Could you reproduce, from the records below, everything from the line with "(595, 142) = (162, 499): pink" down to the line with "(753, 680) = (210, 227): turquoise", keeping both of those lines and changing nothing?
(Dataset content begins)
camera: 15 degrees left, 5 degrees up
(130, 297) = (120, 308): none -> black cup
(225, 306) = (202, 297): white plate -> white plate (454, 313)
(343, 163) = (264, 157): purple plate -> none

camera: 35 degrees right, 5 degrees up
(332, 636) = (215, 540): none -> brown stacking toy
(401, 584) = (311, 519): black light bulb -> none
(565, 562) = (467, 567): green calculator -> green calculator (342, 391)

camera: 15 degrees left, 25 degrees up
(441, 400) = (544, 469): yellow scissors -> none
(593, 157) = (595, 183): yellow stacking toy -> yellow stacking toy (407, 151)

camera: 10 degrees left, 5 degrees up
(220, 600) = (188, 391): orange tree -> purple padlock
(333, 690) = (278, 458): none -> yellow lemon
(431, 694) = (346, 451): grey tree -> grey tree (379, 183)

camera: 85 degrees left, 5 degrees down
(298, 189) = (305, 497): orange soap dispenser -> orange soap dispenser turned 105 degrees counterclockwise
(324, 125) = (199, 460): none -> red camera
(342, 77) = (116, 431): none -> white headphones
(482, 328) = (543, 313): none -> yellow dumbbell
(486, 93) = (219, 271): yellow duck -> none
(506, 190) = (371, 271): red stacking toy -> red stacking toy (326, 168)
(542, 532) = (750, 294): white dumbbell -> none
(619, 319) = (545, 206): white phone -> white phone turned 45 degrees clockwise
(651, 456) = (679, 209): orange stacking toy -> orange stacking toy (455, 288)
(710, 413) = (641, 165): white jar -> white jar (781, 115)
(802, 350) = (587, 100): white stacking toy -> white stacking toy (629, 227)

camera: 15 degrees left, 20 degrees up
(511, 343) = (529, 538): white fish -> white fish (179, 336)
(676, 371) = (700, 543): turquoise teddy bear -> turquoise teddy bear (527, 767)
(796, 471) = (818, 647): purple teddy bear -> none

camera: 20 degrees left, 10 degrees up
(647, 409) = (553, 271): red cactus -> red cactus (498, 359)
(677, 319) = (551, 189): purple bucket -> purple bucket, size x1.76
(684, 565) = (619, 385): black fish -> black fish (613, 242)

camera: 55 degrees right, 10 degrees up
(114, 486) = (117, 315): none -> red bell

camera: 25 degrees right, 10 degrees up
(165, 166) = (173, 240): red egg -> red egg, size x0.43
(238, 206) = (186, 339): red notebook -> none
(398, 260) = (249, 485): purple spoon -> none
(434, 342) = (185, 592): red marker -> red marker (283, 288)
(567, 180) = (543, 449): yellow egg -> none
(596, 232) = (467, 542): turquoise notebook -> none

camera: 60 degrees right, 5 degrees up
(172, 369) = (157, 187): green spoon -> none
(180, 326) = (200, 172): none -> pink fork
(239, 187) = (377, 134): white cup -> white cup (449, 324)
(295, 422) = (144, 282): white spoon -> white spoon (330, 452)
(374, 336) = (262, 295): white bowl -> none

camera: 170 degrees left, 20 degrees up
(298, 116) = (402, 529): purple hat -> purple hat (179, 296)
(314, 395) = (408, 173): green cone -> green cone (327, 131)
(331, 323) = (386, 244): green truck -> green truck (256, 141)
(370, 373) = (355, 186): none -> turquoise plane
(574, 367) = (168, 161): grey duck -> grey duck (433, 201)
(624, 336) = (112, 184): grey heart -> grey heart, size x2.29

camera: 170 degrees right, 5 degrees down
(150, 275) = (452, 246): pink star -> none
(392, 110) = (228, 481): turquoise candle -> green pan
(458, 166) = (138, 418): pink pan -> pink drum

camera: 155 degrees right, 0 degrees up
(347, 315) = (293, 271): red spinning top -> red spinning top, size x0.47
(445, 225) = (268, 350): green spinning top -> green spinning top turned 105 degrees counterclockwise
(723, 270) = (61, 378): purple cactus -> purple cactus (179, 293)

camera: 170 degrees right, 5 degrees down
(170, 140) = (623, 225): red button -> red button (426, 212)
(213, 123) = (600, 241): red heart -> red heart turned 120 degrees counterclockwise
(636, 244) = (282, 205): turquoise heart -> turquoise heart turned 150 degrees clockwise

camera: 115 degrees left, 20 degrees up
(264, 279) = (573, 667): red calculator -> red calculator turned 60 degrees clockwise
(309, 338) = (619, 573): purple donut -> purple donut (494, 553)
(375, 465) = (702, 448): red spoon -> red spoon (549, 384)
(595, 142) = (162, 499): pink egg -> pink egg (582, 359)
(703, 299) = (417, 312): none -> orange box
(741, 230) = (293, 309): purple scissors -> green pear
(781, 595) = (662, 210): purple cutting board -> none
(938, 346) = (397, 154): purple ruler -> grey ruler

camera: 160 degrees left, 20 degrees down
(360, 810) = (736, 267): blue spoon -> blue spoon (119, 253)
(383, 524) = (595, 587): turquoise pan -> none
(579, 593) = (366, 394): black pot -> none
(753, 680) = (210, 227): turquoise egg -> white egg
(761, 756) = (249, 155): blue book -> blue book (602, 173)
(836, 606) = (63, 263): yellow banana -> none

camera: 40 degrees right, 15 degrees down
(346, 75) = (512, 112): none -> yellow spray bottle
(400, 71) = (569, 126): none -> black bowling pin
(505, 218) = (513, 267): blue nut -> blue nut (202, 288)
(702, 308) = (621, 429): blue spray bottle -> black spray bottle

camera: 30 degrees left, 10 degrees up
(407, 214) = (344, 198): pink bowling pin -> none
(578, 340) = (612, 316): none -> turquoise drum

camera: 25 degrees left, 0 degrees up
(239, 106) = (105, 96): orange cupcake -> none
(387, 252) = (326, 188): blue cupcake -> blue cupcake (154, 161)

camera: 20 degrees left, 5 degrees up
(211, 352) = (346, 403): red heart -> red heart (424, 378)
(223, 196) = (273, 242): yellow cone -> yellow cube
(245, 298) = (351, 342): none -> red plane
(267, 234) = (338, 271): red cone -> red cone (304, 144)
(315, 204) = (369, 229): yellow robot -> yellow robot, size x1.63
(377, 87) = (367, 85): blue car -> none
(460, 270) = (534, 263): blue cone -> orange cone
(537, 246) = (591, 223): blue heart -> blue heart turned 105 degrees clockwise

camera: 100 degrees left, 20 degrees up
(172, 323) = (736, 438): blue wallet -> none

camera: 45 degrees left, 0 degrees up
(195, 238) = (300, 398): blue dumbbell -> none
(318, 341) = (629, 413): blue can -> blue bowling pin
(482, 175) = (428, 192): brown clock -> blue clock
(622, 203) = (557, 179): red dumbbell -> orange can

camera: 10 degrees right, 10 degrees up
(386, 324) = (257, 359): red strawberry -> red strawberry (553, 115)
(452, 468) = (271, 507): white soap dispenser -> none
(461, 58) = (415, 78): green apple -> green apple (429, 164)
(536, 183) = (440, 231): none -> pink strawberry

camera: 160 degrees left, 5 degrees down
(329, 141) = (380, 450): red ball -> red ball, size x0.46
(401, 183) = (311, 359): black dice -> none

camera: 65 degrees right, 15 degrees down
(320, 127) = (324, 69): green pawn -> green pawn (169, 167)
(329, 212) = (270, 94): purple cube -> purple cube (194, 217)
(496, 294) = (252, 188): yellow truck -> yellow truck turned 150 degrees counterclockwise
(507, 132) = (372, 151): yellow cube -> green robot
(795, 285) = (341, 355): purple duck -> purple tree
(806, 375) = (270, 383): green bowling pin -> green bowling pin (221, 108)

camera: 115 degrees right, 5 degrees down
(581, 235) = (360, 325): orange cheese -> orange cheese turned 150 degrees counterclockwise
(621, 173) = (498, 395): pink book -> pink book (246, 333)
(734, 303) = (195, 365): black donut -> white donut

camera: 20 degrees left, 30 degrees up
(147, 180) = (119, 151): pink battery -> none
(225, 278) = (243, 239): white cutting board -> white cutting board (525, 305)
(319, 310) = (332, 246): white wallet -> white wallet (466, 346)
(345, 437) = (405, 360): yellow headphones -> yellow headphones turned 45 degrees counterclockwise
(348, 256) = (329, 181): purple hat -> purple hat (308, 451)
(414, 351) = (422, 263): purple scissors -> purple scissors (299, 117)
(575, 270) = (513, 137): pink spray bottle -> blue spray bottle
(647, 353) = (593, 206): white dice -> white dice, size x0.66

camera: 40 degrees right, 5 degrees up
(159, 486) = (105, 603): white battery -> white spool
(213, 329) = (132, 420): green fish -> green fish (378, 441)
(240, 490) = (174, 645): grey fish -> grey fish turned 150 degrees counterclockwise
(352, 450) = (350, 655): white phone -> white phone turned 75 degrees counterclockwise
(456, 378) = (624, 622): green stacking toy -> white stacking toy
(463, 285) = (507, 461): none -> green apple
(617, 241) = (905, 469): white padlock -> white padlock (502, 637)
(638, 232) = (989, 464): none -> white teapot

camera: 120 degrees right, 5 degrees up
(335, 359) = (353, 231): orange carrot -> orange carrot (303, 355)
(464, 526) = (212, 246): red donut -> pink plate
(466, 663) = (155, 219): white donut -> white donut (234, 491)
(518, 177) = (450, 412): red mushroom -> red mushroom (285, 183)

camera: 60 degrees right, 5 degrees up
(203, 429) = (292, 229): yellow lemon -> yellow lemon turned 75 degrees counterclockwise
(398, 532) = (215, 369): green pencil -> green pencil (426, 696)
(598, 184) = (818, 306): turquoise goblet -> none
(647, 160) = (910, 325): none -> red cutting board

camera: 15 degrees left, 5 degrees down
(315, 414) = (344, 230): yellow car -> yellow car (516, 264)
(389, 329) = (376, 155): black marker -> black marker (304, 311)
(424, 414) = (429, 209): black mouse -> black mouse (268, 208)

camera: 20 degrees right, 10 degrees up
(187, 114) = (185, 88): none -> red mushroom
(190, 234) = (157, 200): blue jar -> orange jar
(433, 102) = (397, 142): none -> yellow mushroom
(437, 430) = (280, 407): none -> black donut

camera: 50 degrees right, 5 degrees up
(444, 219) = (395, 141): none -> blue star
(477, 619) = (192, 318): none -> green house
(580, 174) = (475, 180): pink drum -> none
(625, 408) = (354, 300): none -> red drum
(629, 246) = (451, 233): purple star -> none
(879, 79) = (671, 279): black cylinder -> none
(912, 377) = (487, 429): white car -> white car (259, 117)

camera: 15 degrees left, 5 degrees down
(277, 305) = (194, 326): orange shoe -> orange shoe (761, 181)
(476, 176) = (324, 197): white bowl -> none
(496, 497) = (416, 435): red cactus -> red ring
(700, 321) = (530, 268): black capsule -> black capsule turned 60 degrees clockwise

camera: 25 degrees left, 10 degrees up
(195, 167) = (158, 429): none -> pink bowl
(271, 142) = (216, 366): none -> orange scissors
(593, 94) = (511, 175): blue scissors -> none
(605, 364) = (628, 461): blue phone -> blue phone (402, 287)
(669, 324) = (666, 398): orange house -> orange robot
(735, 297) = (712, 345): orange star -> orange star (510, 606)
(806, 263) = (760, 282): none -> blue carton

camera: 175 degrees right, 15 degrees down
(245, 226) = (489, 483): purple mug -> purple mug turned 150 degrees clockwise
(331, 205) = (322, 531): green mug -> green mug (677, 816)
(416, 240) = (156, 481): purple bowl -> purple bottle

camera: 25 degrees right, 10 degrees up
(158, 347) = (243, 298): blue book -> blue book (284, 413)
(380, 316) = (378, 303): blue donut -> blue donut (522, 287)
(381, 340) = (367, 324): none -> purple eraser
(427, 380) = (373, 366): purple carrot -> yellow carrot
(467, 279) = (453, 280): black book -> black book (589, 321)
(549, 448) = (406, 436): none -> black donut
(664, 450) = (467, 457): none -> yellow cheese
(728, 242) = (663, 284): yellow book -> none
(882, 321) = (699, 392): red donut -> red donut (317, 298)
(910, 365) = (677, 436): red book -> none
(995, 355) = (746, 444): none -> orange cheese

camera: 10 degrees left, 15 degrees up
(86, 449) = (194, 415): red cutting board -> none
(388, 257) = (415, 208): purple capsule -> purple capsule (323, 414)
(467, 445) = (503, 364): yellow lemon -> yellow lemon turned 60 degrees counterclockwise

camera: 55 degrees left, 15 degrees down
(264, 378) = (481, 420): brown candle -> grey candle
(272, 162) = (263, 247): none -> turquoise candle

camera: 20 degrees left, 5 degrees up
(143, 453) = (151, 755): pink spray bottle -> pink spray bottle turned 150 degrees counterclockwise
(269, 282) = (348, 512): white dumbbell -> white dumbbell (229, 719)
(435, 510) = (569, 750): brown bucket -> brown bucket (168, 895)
(Dataset content ends)
Answer below
(595, 142) = (162, 499): pink egg -> pink egg (582, 359)
(703, 299) = (417, 312): none -> orange box
(741, 230) = (293, 309): purple scissors -> green pear
(781, 595) = (662, 210): purple cutting board -> none
(938, 346) = (397, 154): purple ruler -> grey ruler

camera: 160 degrees left, 20 degrees down
(360, 810) = (736, 267): blue spoon -> blue spoon (119, 253)
(383, 524) = (595, 587): turquoise pan -> none
(579, 593) = (366, 394): black pot -> none
(753, 680) = (210, 227): turquoise egg -> white egg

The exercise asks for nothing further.